#### Exercise description:
Every record below is to be retyped exactly, with any pictures left out.

Stored data:
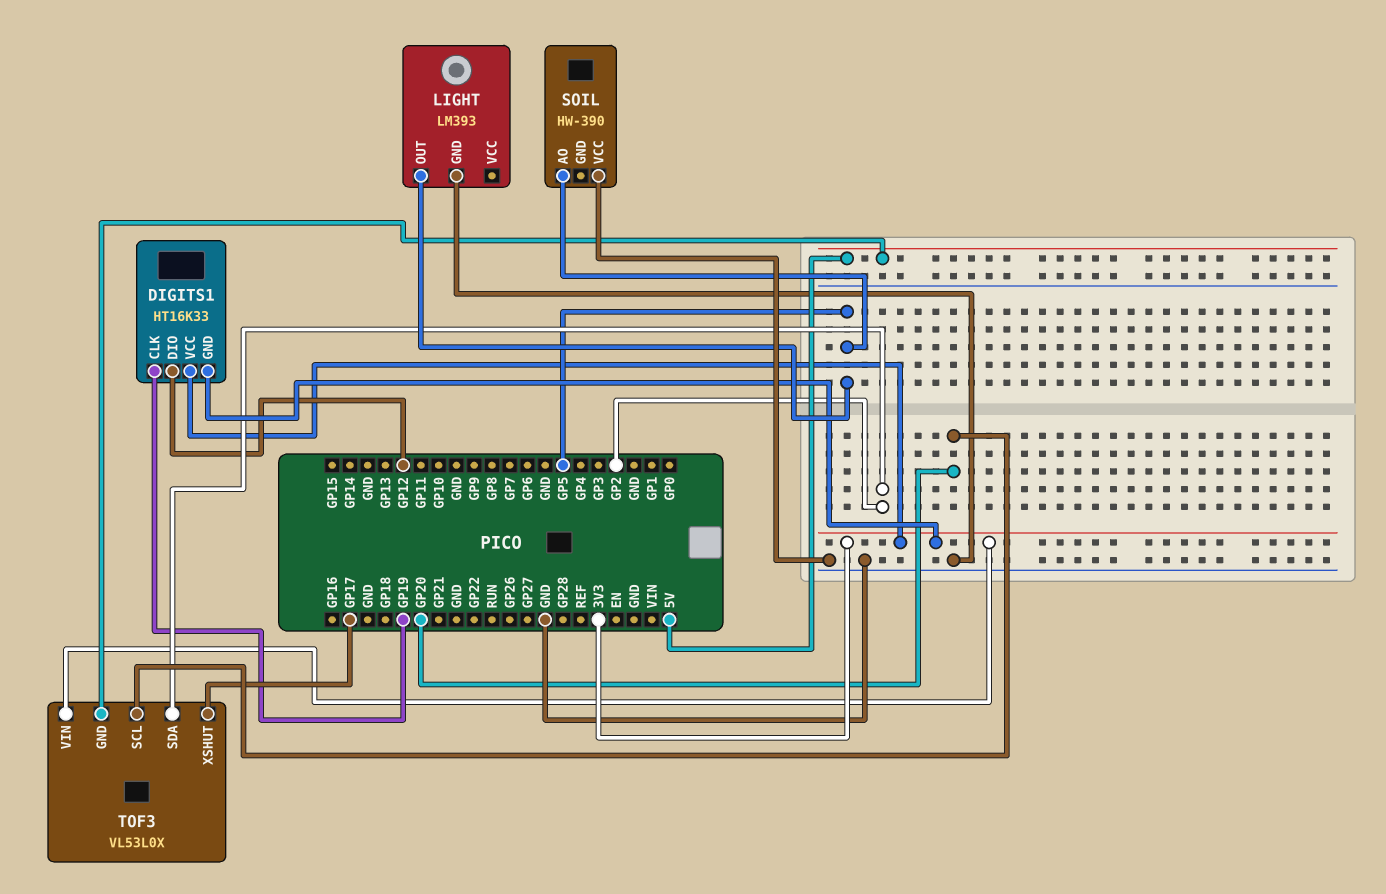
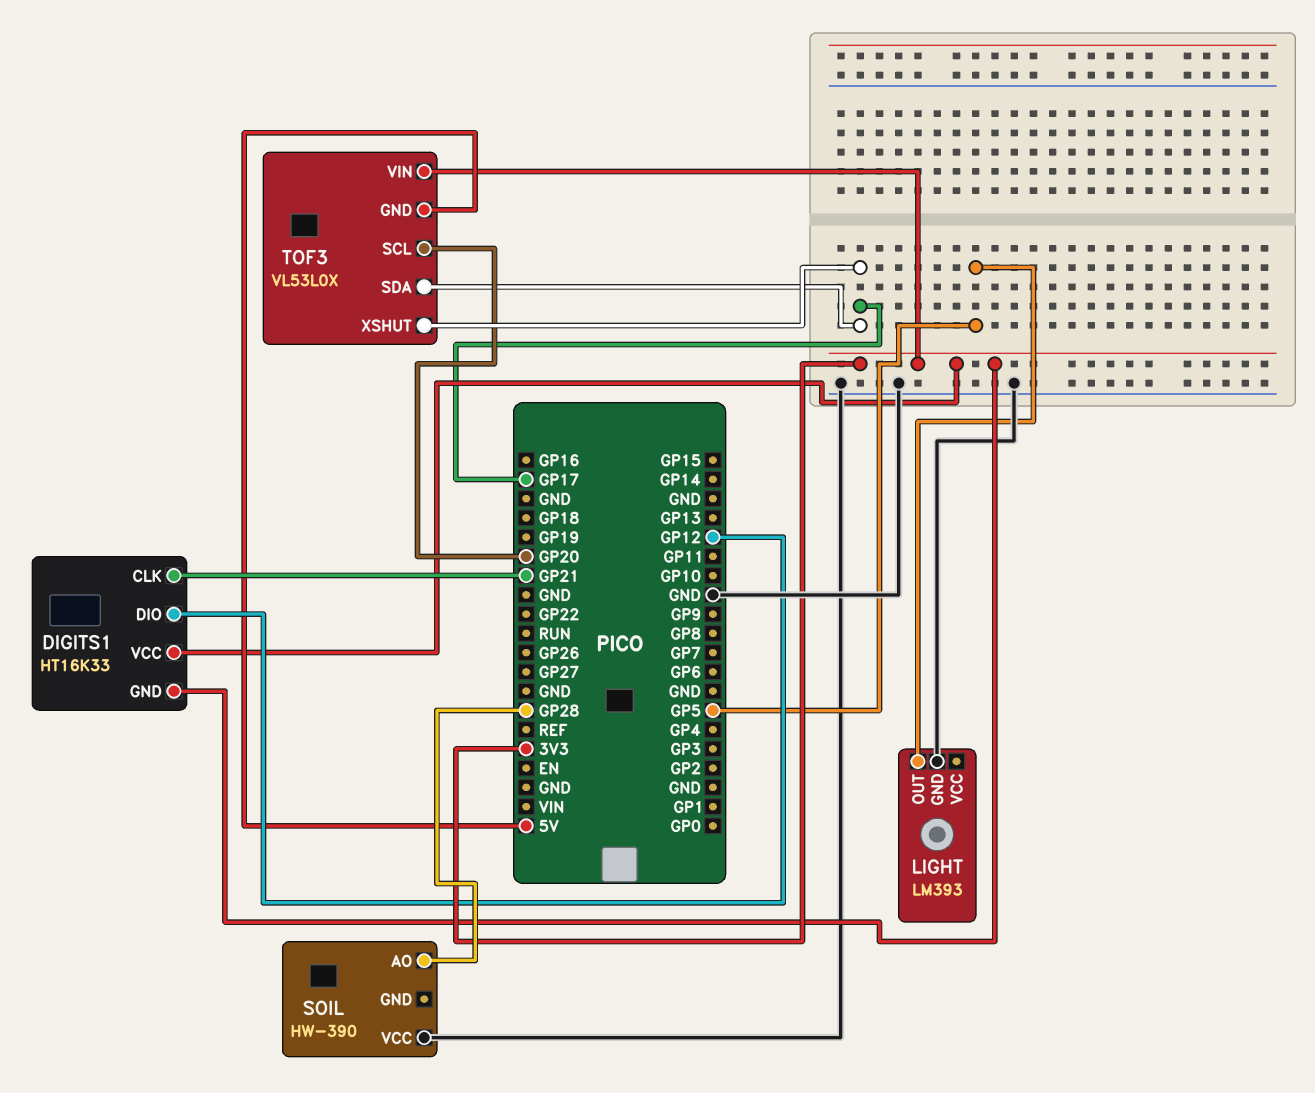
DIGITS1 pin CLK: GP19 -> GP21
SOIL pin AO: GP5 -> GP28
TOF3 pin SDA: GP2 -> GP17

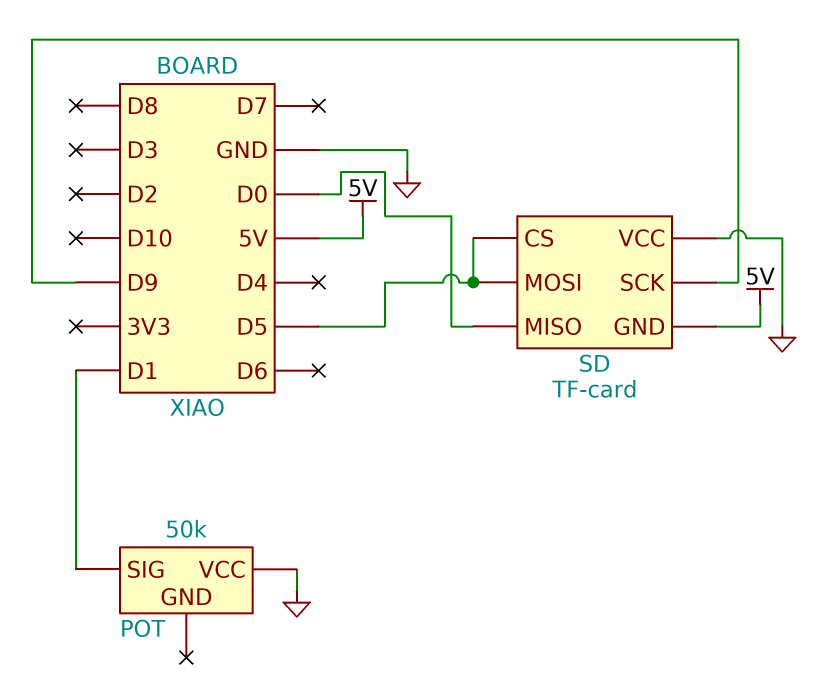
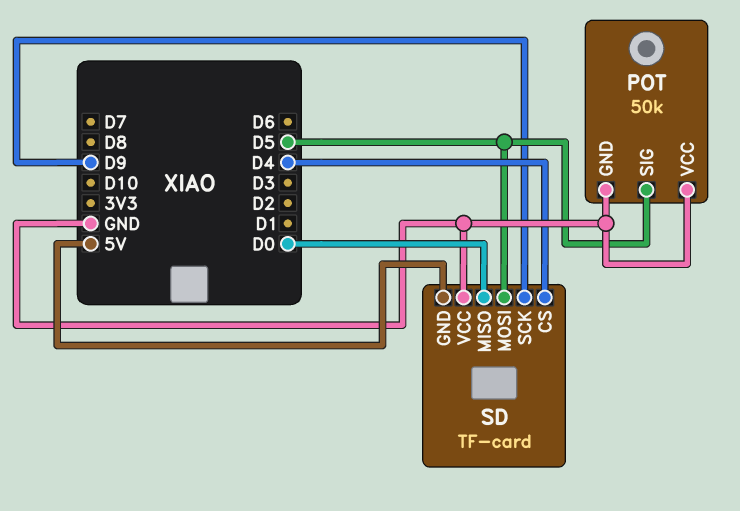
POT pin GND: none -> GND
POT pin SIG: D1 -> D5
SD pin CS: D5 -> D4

#### Answer space:
DIGITS1 pin CLK: GP19 -> GP21
SOIL pin AO: GP5 -> GP28
TOF3 pin SDA: GP2 -> GP17

POT pin GND: none -> GND
POT pin SIG: D1 -> D5
SD pin CS: D5 -> D4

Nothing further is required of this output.